» WHAT THE TASK ASKS
Anywhere the string "tile" shows up in the listing below, copy the line it is in.
** Opening THE RECORDS block **
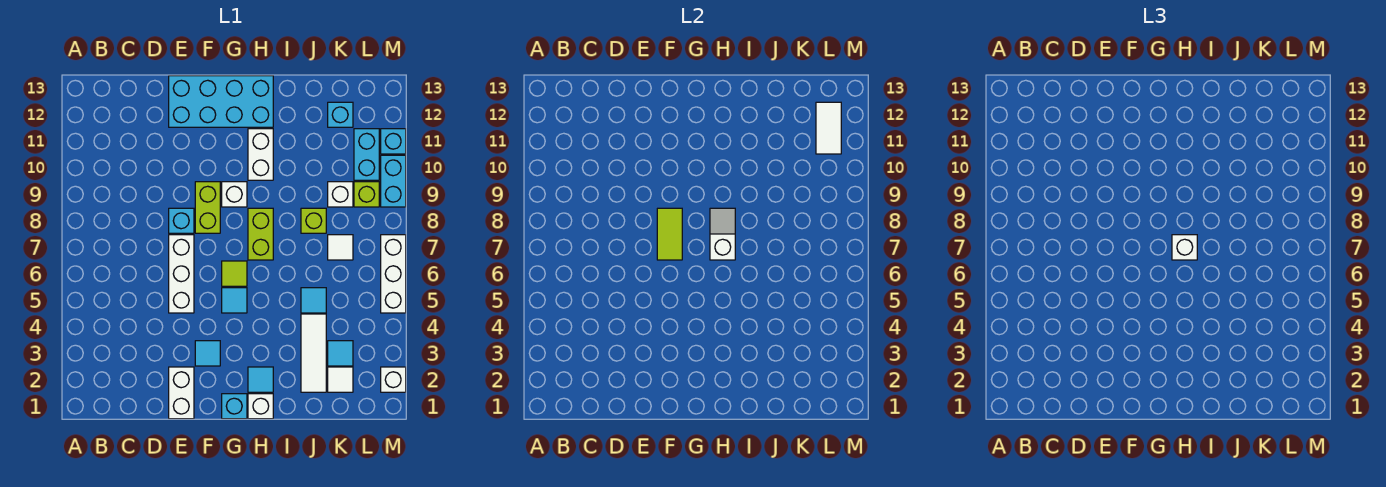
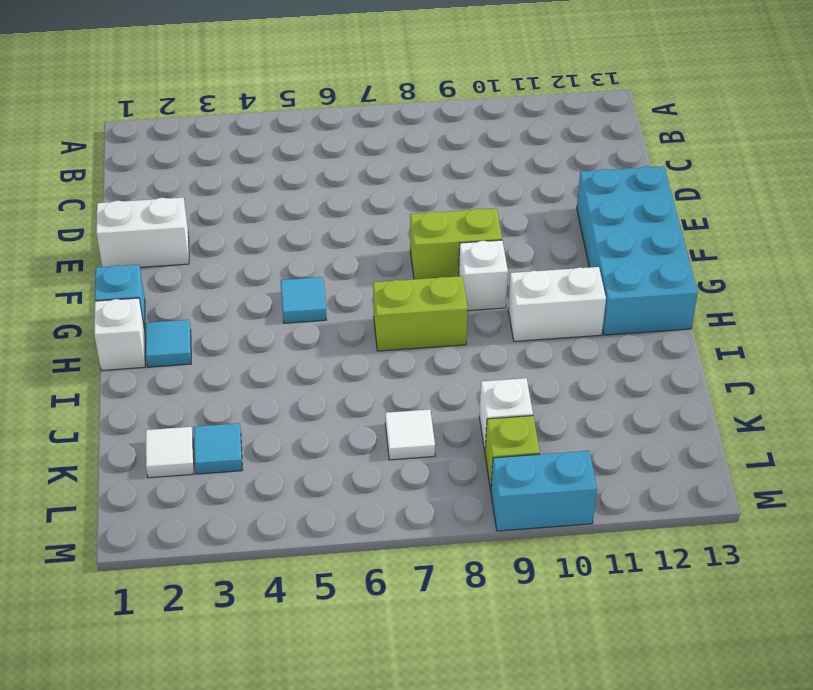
none -> white brick E5:E7 level 1
none -> cyan brick E8 level 1
none -> cyan tile F3 level 1
none -> lime tile G6 level 1

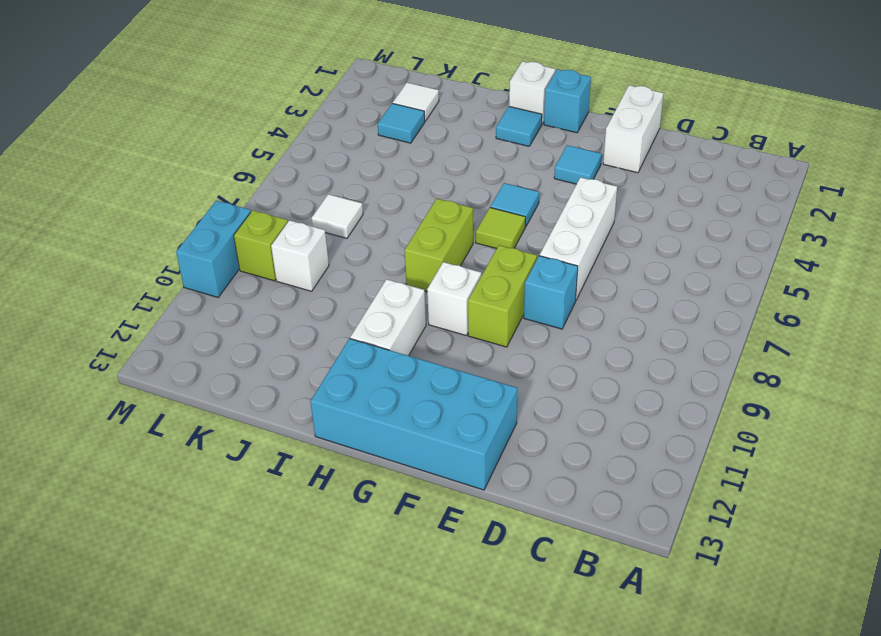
none -> white tile J2:J4 level 1
none -> cyan tile J5 level 1
none -> lime brick J8 level 1
none -> cyan brick K12 level 1

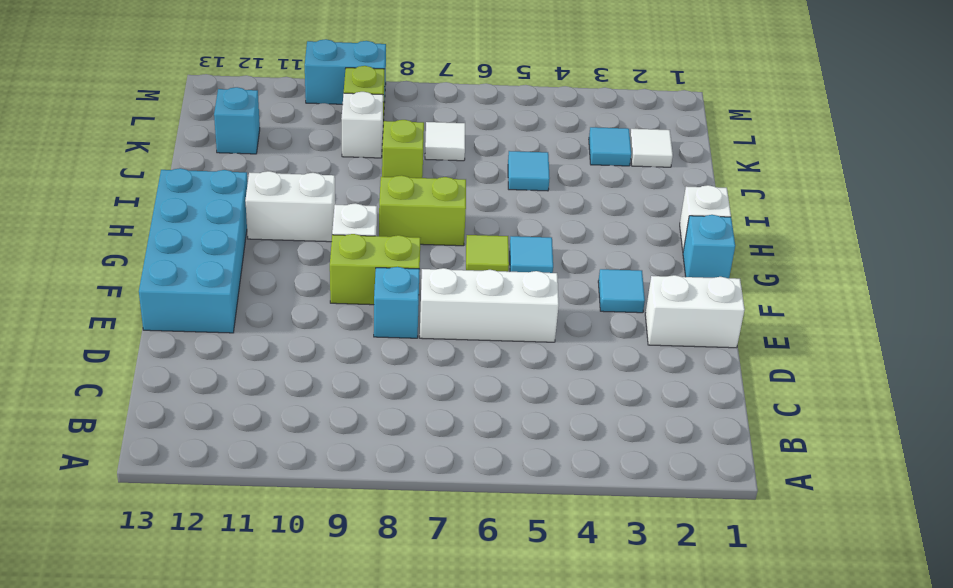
none -> cyan tile H2 level 1
none -> white tile J2:J4 level 1
none -> cyan brick L10:L11 level 1
none -> white brick M2 level 1

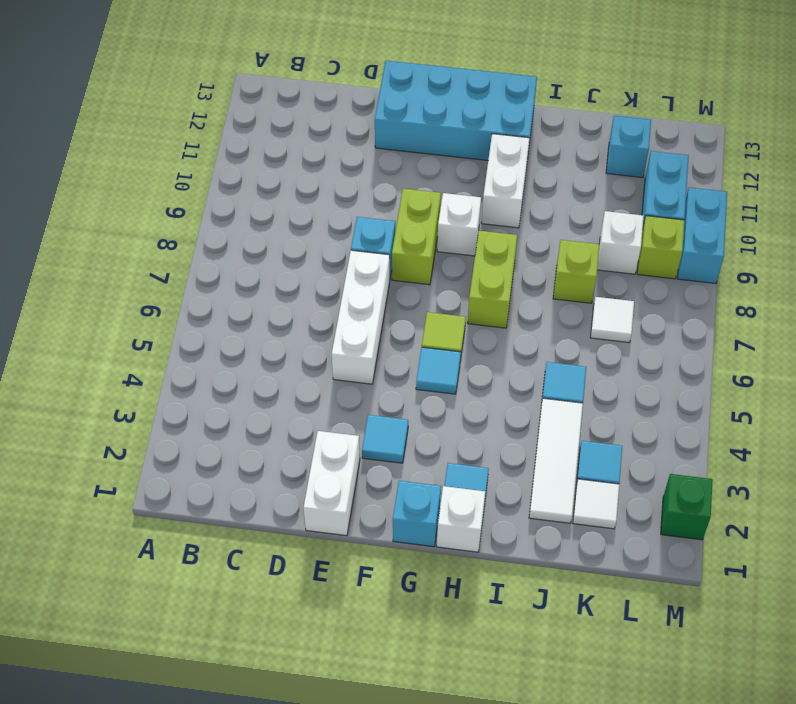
green brick M2 level 1 -> white brick M2 level 1
none -> white brick M5:M7 level 1
none -> cyan brick M11 level 1
none -> lime tile F7:F8 level 2
none -> white slope H7:H8 level 2 top 7

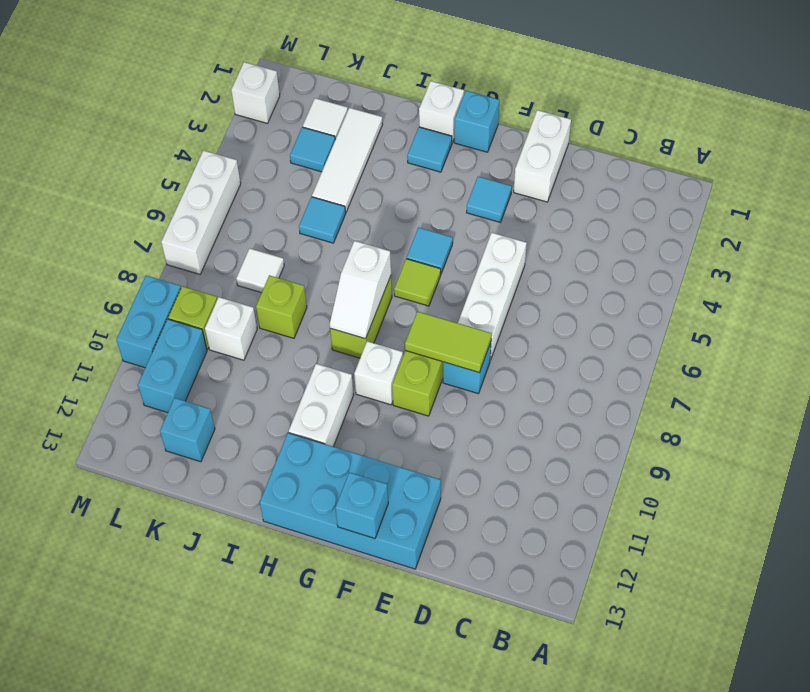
lime tile E8:F8 level 2 -> lime tile F7:F8 level 2
cyan brick F13 level 2 -> cyan brick M11 level 1
none -> white tile L11:L12 level 2
none -> white brick H7 level 3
** Closing THE RECORDS block **
» EXERCISE ANSWER
none -> cyan tile F3 level 1
none -> lime tile G6 level 1
none -> white tile J2:J4 level 1
none -> cyan tile J5 level 1
none -> cyan tile H2 level 1
none -> white tile J2:J4 level 1
none -> lime tile F7:F8 level 2
lime tile E8:F8 level 2 -> lime tile F7:F8 level 2
none -> white tile L11:L12 level 2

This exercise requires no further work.